What is expected
Your reply should be a faithful copy of the records below, free of pictures.

_ _ _ _ _

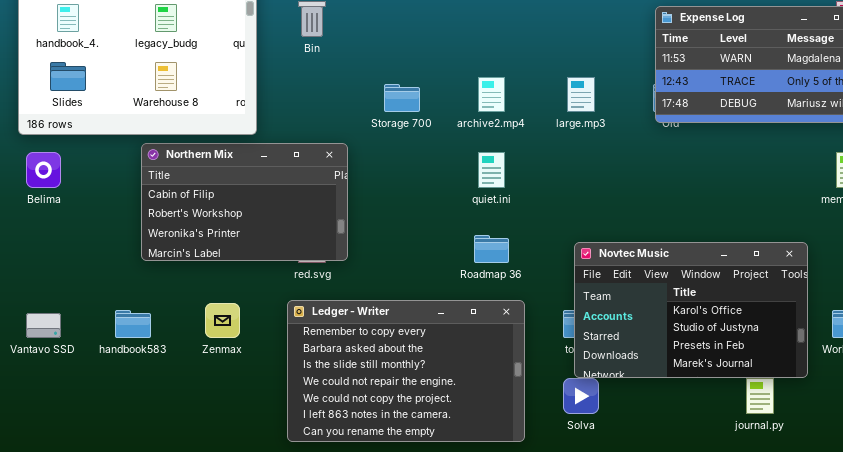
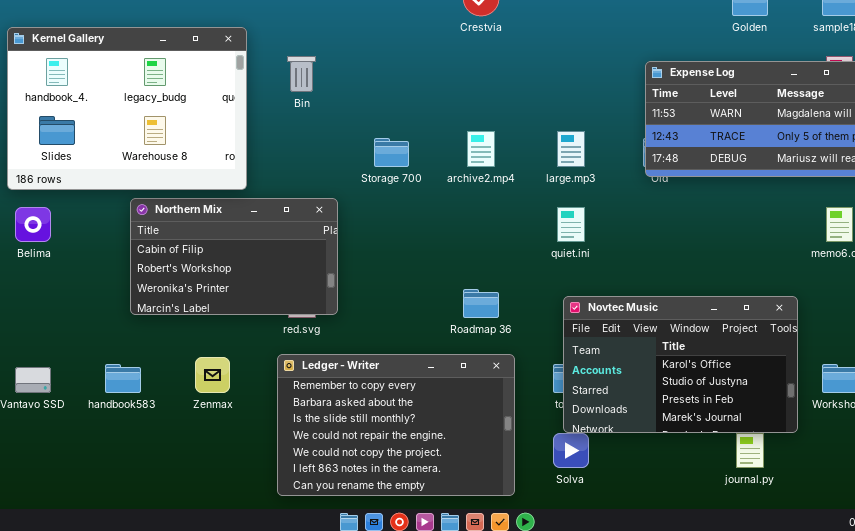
quiet.ini: [478,152,505,188] -> [557,207,585,242], moved

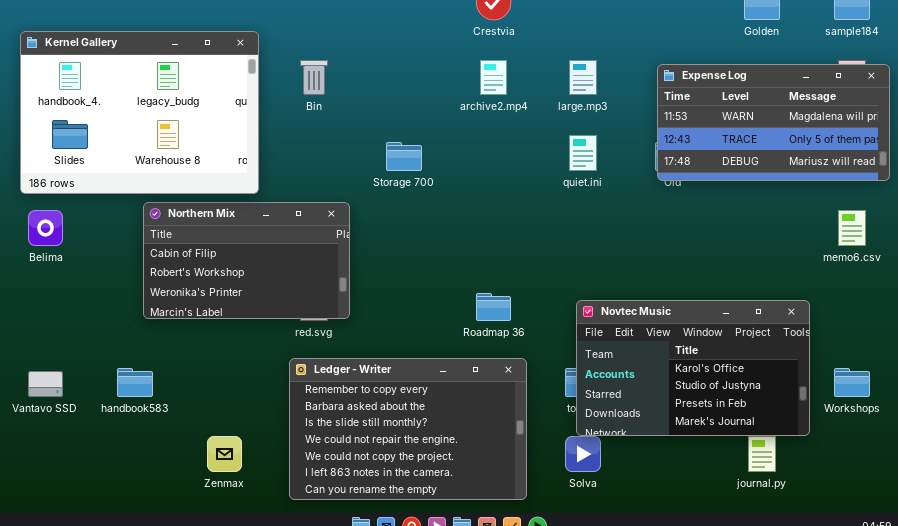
archive2.mp4: [467,131,495,167] -> [480,60,507,95], moved
large.mp3: [557,131,585,167] -> [569,60,597,95], moved
quiet.ini: [557,207,585,242] -> [569,135,597,171], moved
Zenmax: [195,357,230,393] -> [207,436,242,472], moved

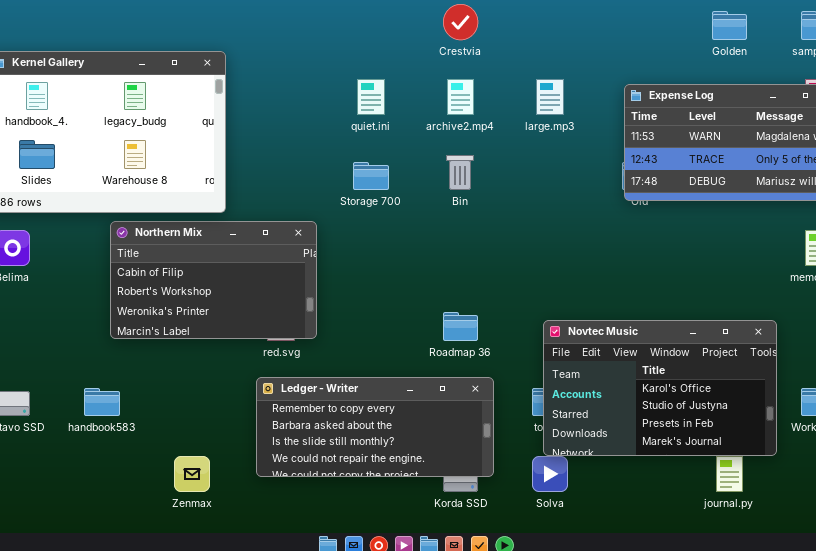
Bin: [300,60,328,95] -> [446,155,474,190], moved
quiet.ini: [569,135,597,171] -> [357,79,385,115], moved
Ledger - Writer: [289,358,527,500] -> [256,377,494,477], resized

_ _ _ _ _

Result of the task
quiet.ini: [478,152,505,188] -> [557,207,585,242], moved

archive2.mp4: [467,131,495,167] -> [480,60,507,95], moved
large.mp3: [557,131,585,167] -> [569,60,597,95], moved
quiet.ini: [557,207,585,242] -> [569,135,597,171], moved
Zenmax: [195,357,230,393] -> [207,436,242,472], moved

Bin: [300,60,328,95] -> [446,155,474,190], moved
quiet.ini: [569,135,597,171] -> [357,79,385,115], moved
Ledger - Writer: [289,358,527,500] -> [256,377,494,477], resized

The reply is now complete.